With the pictures left out, restate every entry word for word.
===== SUPPLIED RECORDS
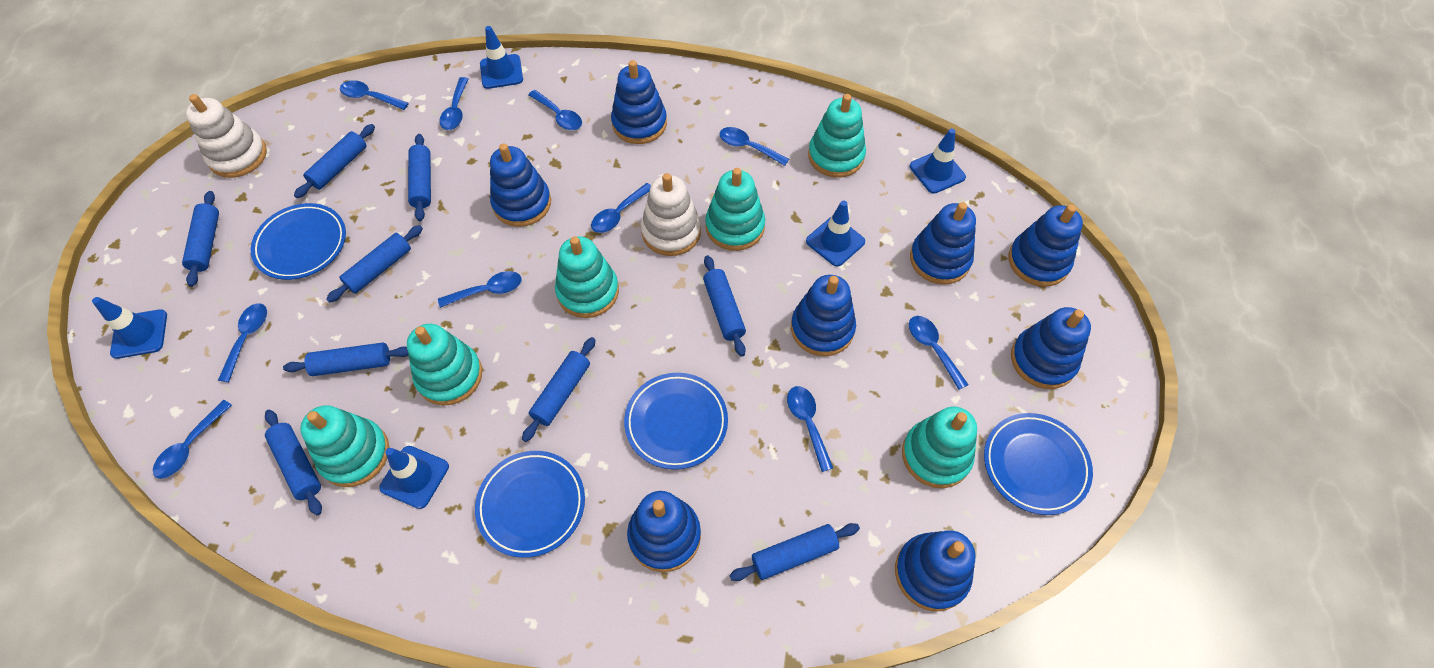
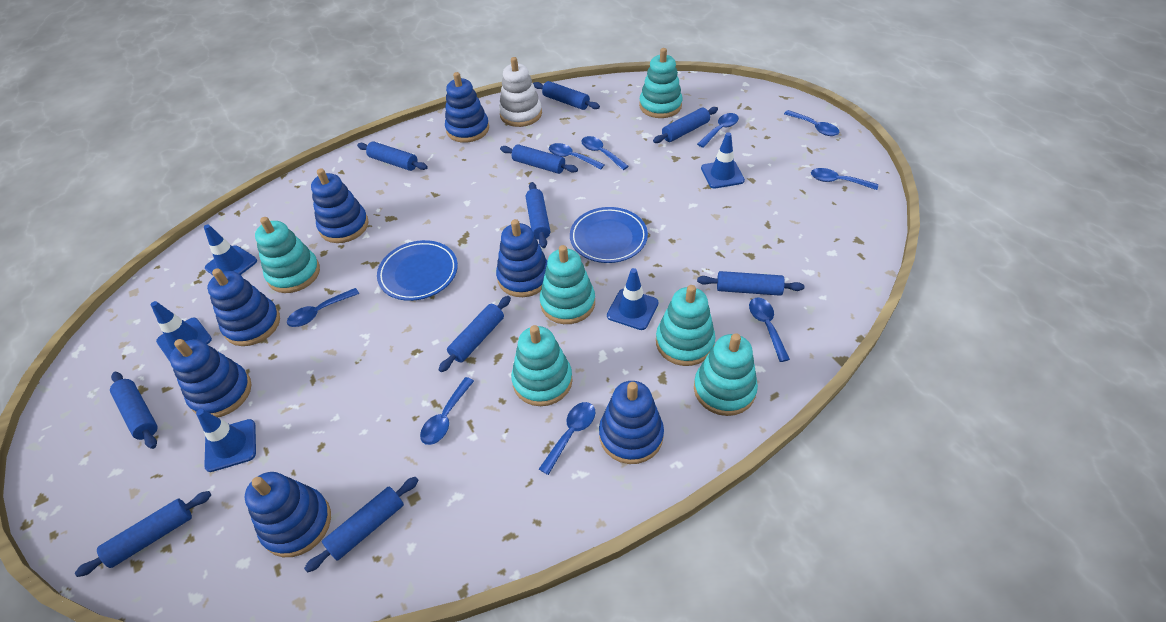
blue plate: 4 -> 2
blue rolling pin: 9 -> 10
blue spoon: 10 -> 9
blue stacking toy: 8 -> 7
white stacking toy: 2 -> 1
==========
> **PROBLEM SOLUTION**
blue plate: 4 -> 2
blue rolling pin: 9 -> 10
blue spoon: 10 -> 9
blue stacking toy: 8 -> 7
white stacking toy: 2 -> 1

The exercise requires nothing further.